Work request - Filter the records down to the lines that hold the word "left", and copy each of those lines.

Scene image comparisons

┄┄┄┄┄┄

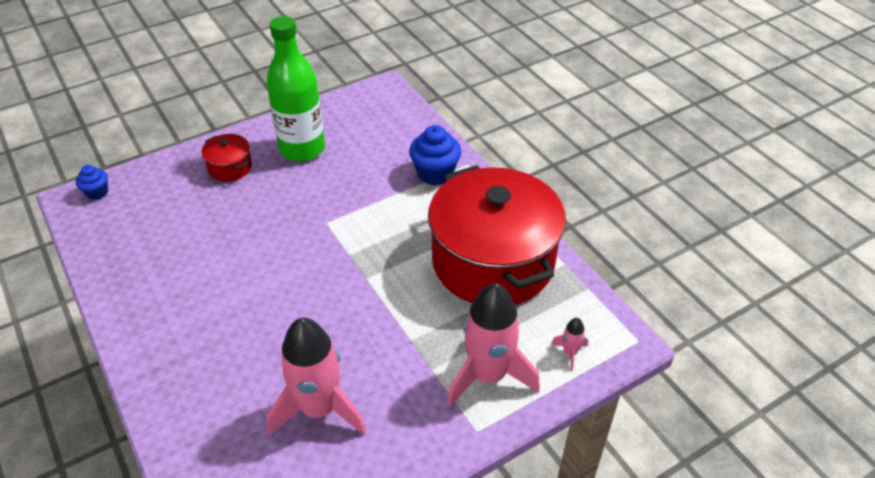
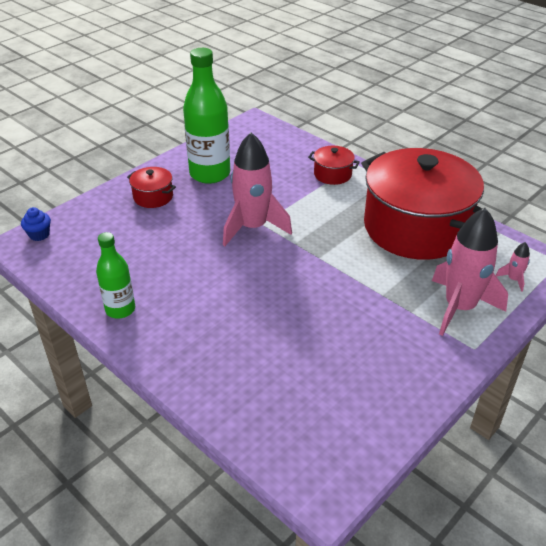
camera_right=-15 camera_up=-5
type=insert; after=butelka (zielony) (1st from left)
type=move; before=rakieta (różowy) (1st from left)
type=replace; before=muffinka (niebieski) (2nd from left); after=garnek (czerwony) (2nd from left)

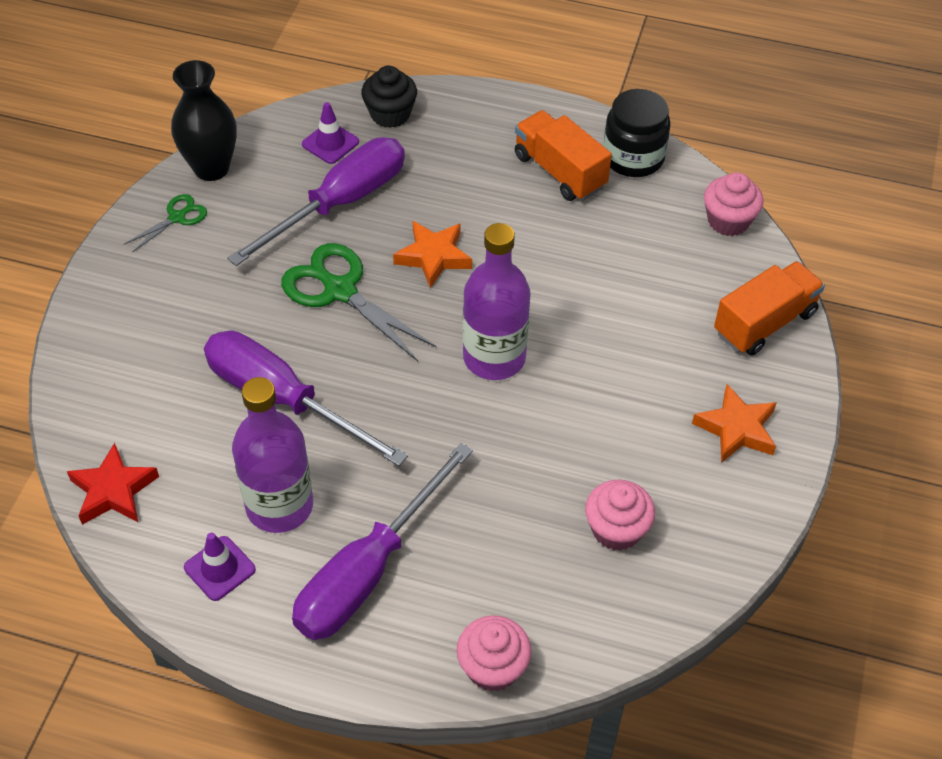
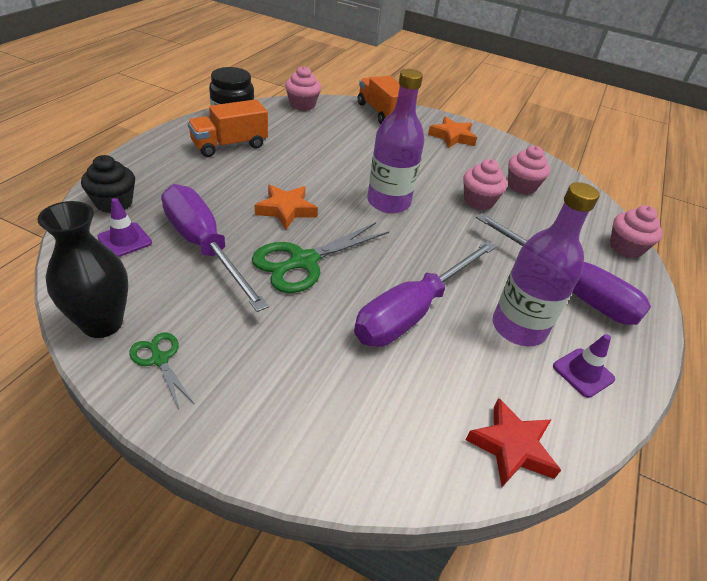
camera_right=-85 camera_up=-10
type=insert; after=muffinka (różowy) (2nd from left)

┄┄┄┄┄┄

Exercise solution -
type=insert; after=butelka (zielony) (1st from left)
type=move; before=rakieta (różowy) (1st from left)
type=replace; before=muffinka (niebieski) (2nd from left); after=garnek (czerwony) (2nd from left)
type=insert; after=muffinka (różowy) (2nd from left)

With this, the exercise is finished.